What needs to be done:
Look for the word "gift" in the material below. Copy each line that has it.

Recorded information:
++++

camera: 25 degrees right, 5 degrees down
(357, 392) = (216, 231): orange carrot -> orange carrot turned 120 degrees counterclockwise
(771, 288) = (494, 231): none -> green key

++++

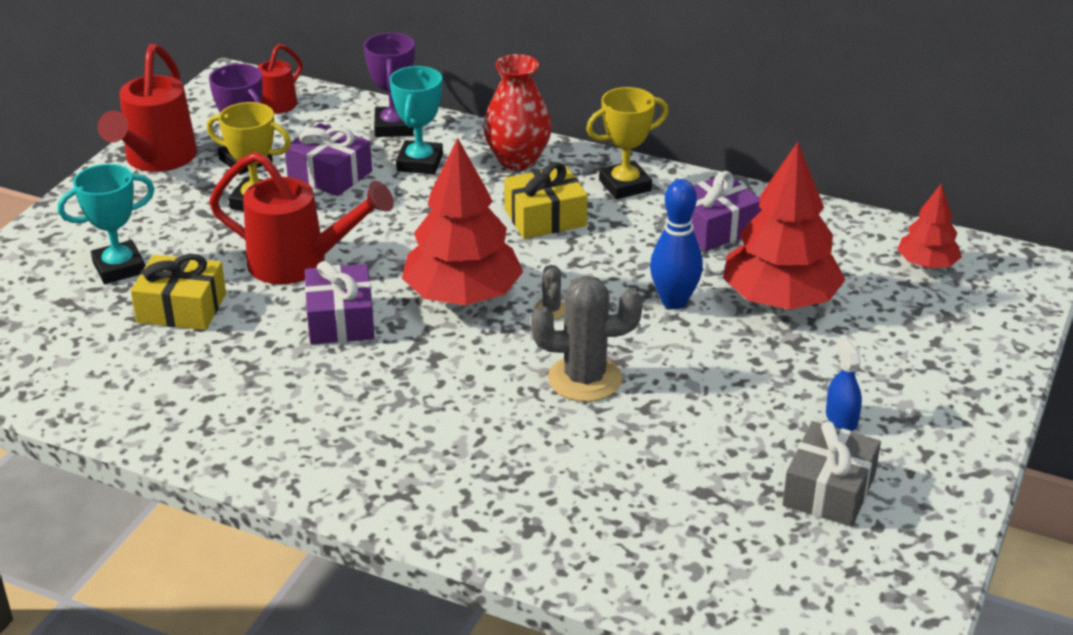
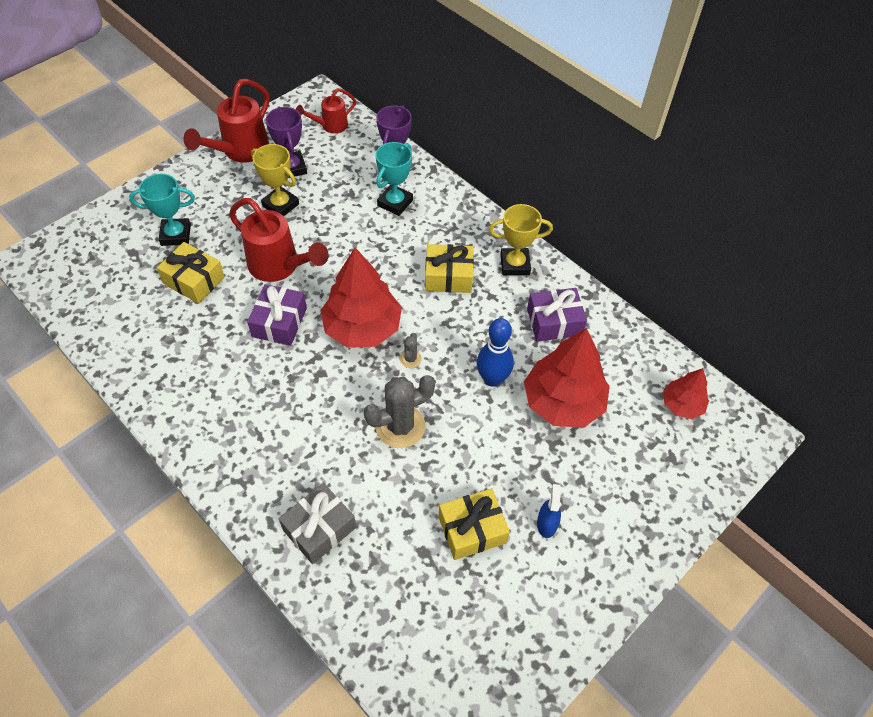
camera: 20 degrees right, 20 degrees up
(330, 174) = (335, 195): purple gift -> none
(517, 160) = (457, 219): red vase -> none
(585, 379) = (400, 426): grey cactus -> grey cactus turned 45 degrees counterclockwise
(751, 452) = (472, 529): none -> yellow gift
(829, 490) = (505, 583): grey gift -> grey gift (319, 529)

++++

Output of the task:
(330, 174) = (335, 195): purple gift -> none
(751, 452) = (472, 529): none -> yellow gift
(829, 490) = (505, 583): grey gift -> grey gift (319, 529)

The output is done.